» **Excerpted data**:

┌──

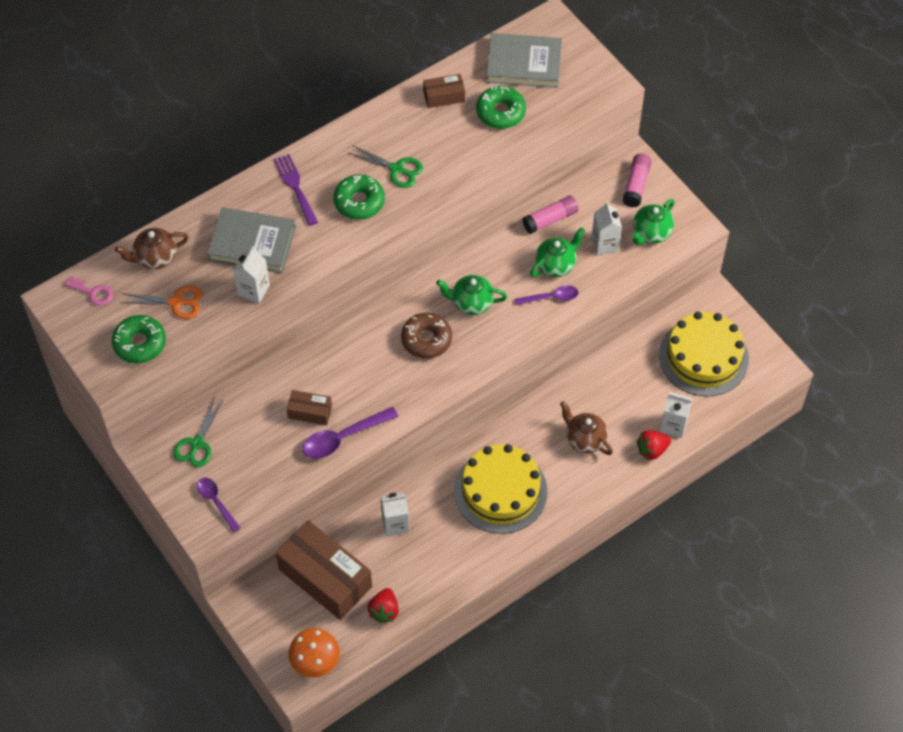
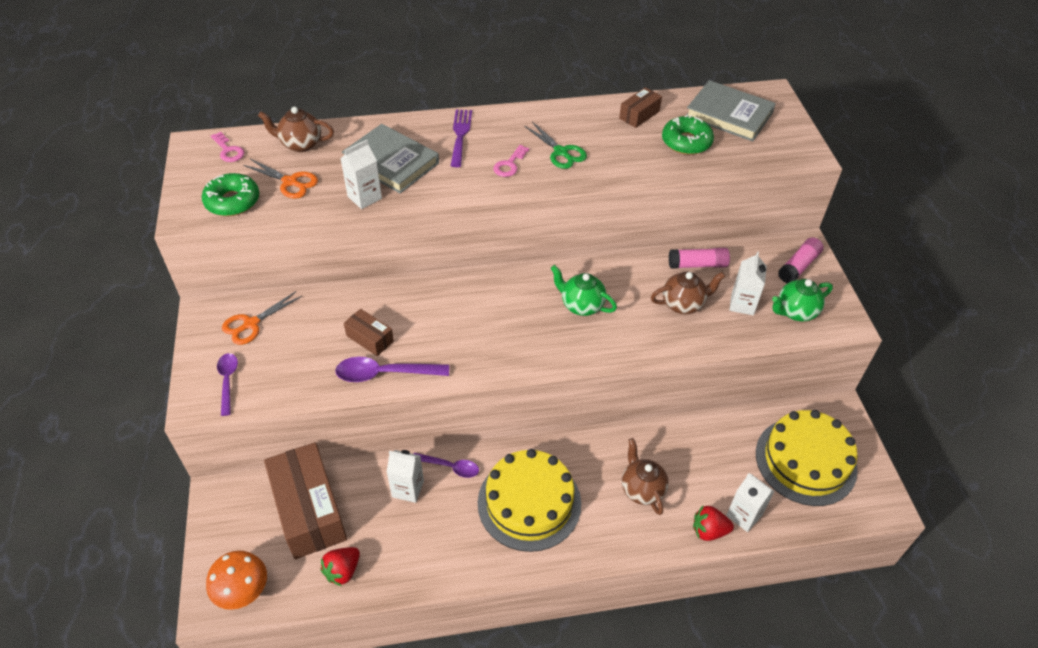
camera: 25 degrees right, 10 degrees down
(197, 444) = (251, 324): green scissors -> orange scissors
(359, 202) = (509, 164): green donut -> pink key
(426, 339) = (519, 320): brown donut -> none
(444, 96) = (639, 115): brown box -> brown box turned 60 degrees counterclockwise
(551, 297) = (663, 330): purple spoon -> purple spoon (450, 467)
(556, 265) = (683, 304): green teapot -> brown teapot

└──

» **What is needed**: After locating the line above that contains "(197, 444) = (251, 324): green", write out that line and every later one exactly, through the last line of the material, and nothing else.

» **Written answer**:
(197, 444) = (251, 324): green scissors -> orange scissors
(359, 202) = (509, 164): green donut -> pink key
(426, 339) = (519, 320): brown donut -> none
(444, 96) = (639, 115): brown box -> brown box turned 60 degrees counterclockwise
(551, 297) = (663, 330): purple spoon -> purple spoon (450, 467)
(556, 265) = (683, 304): green teapot -> brown teapot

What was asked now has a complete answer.